### Task to carry out
Leaving out any pictures, print the entries that follow exactly as they stand.

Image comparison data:

++++++

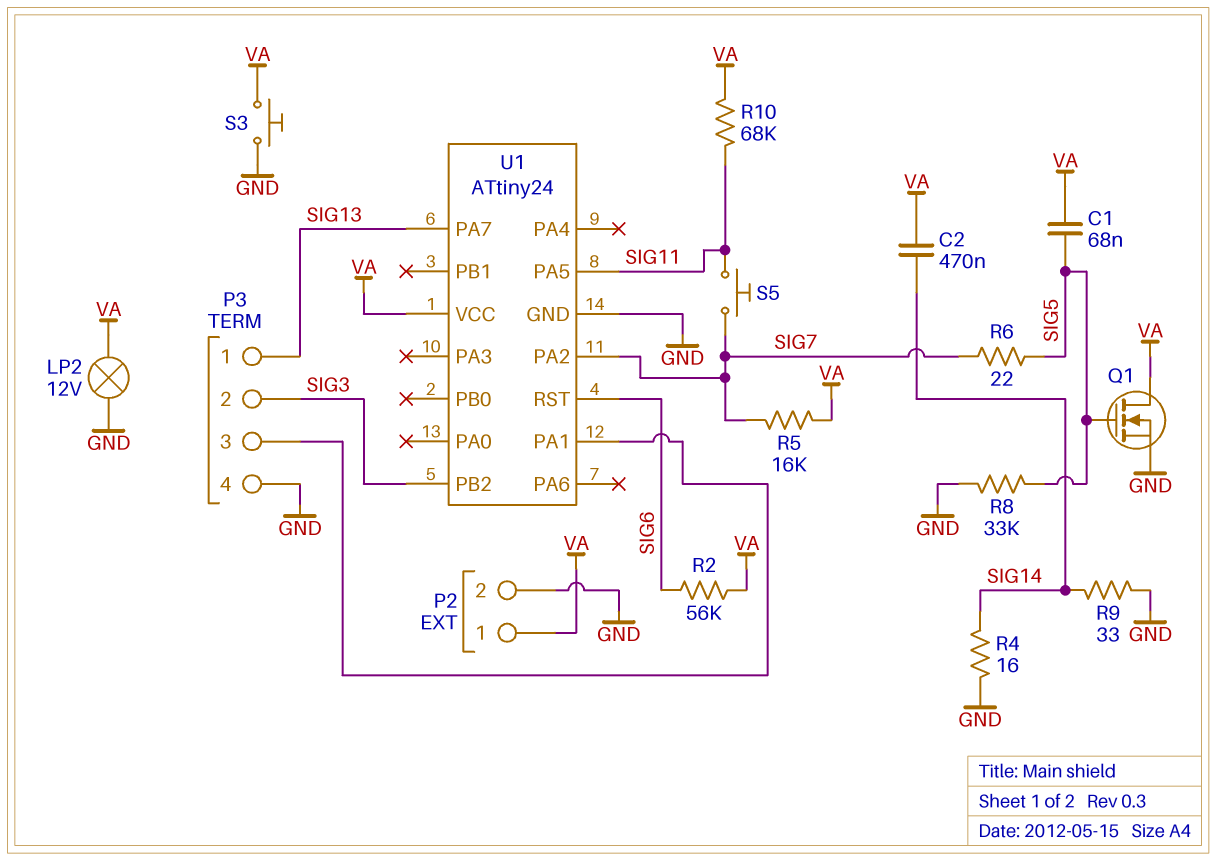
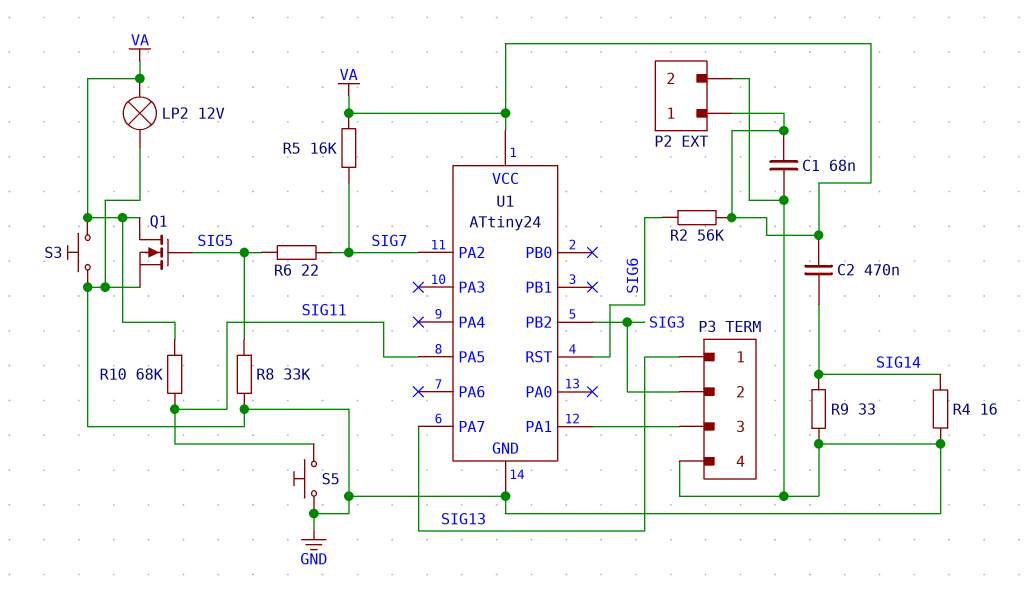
C1: 68nF (SIG5, VA) -> 68nF (GND, VA)
S5: button (SIG7, SIG11) -> button (GND, SIG11)

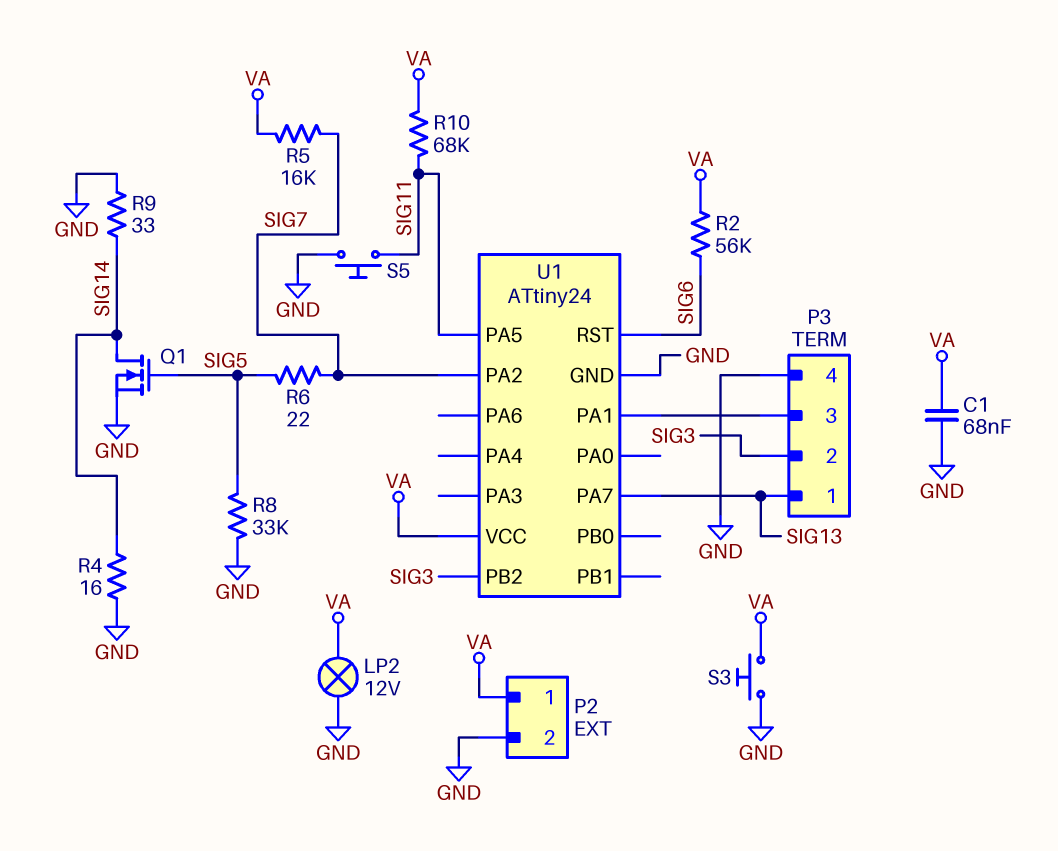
C2: 470nF (SIG14, VA) -> none
Q1: NMOS (G SIG5, D VA, S GND) -> NMOS (G SIG5, D SIG14, S GND)

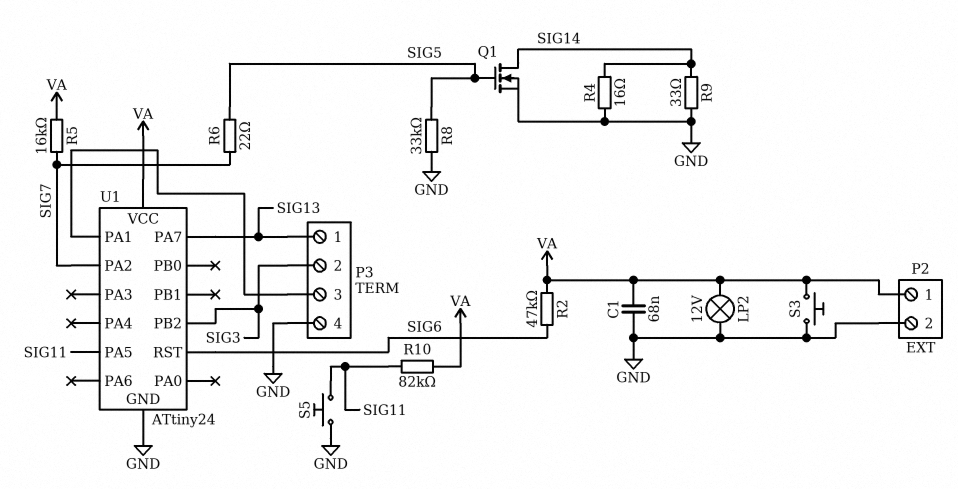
R2: 56k (SIG6, VA) -> 47k (SIG6, VA)
R10: 68k (SIG11, VA) -> 82k (SIG11, VA)

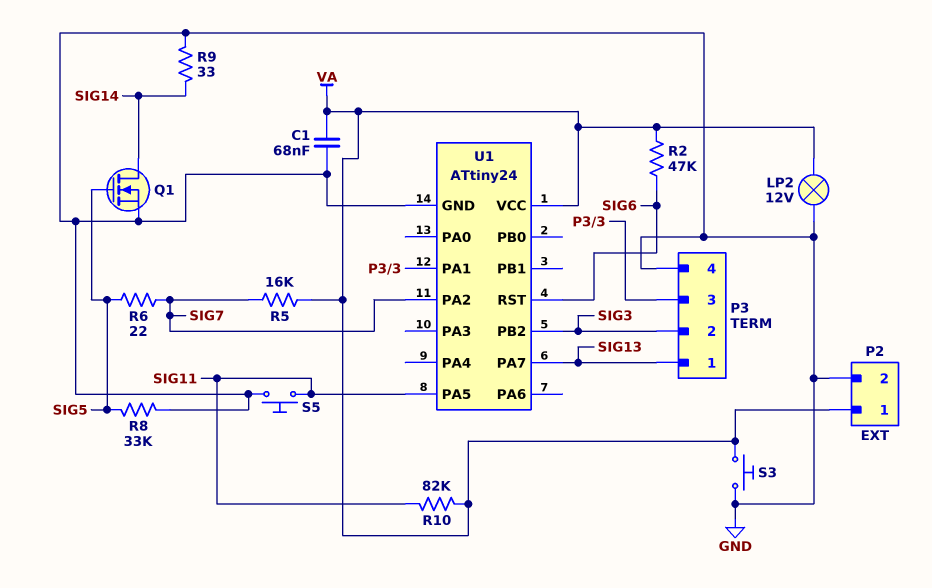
R4: 16 (GND, SIG14) -> none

++++++

### Completed task
C1: 68nF (SIG5, VA) -> 68nF (GND, VA)
S5: button (SIG7, SIG11) -> button (GND, SIG11)

C2: 470nF (SIG14, VA) -> none
Q1: NMOS (G SIG5, D VA, S GND) -> NMOS (G SIG5, D SIG14, S GND)

R2: 56k (SIG6, VA) -> 47k (SIG6, VA)
R10: 68k (SIG11, VA) -> 82k (SIG11, VA)

R4: 16 (GND, SIG14) -> none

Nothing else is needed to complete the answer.